DATA FOR THIS TASK:

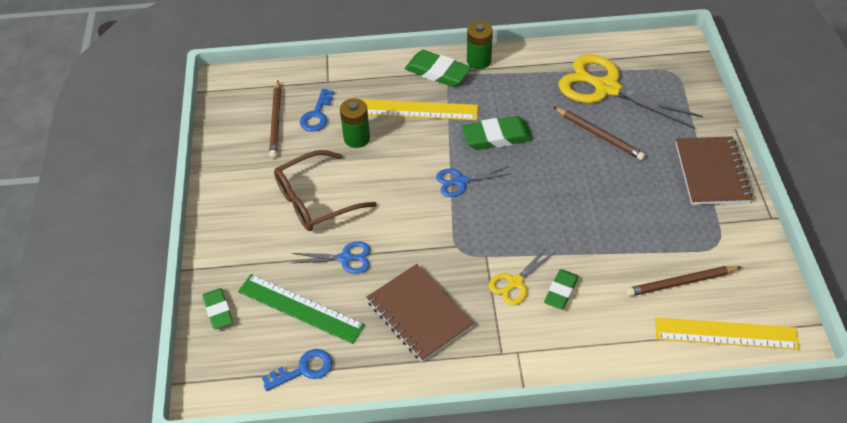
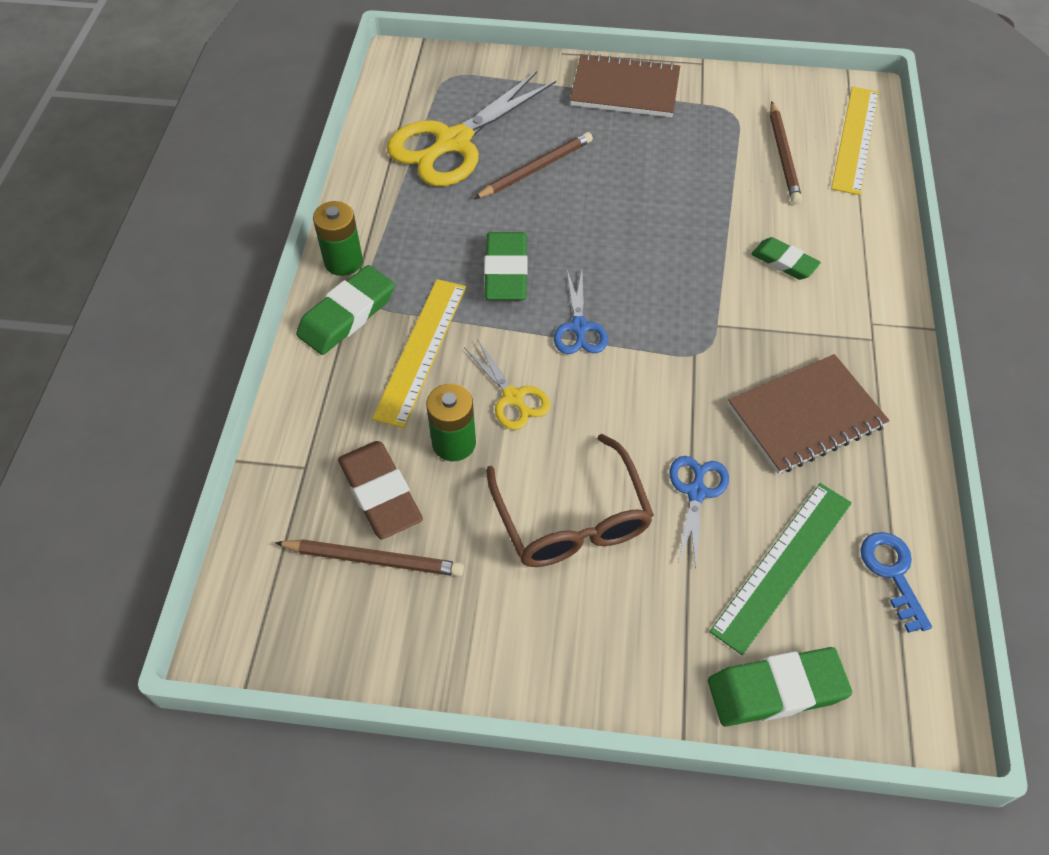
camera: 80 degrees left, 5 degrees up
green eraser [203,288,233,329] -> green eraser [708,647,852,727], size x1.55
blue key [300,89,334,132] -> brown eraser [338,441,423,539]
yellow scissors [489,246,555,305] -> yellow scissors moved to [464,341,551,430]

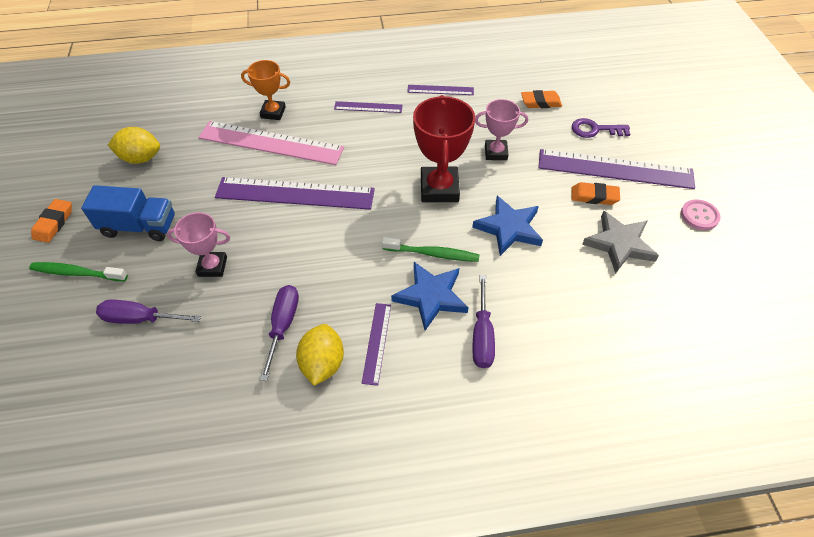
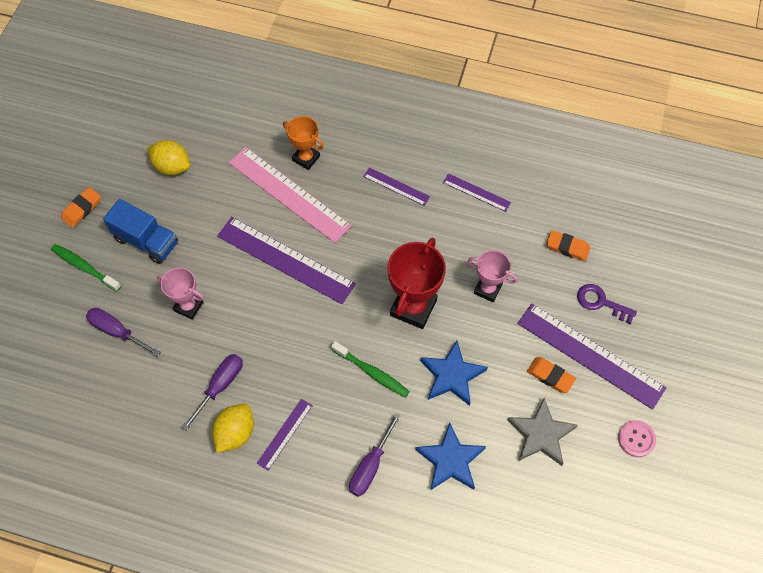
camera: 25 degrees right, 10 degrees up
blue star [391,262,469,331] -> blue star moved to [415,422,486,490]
* * *
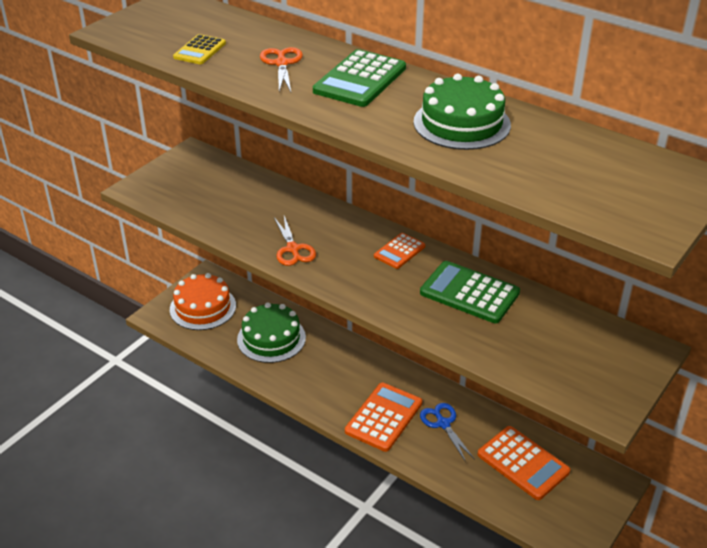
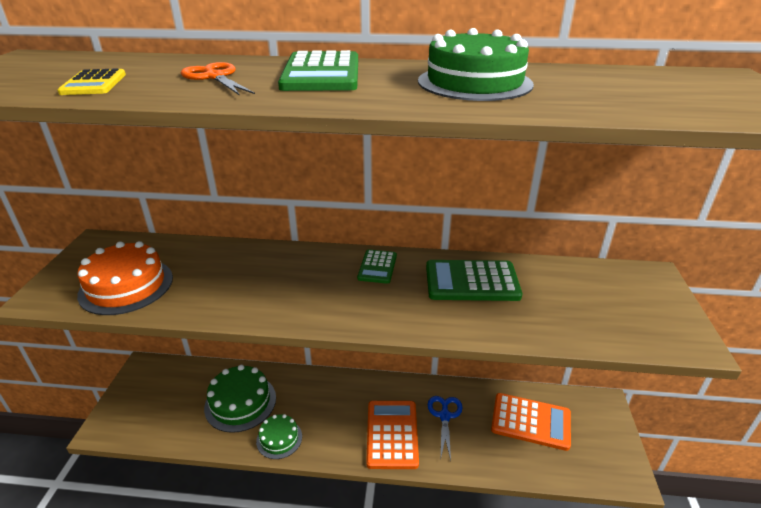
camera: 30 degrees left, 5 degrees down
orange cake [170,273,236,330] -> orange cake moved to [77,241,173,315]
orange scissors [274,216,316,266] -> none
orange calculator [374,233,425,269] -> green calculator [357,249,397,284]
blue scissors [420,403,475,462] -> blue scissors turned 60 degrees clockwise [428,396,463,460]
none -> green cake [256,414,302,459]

WHAT TO PRODUCE: Each line of the material that includes the string "blue" is to be counted; give only the final number.

OUTPUT FOR THIS TASK: 3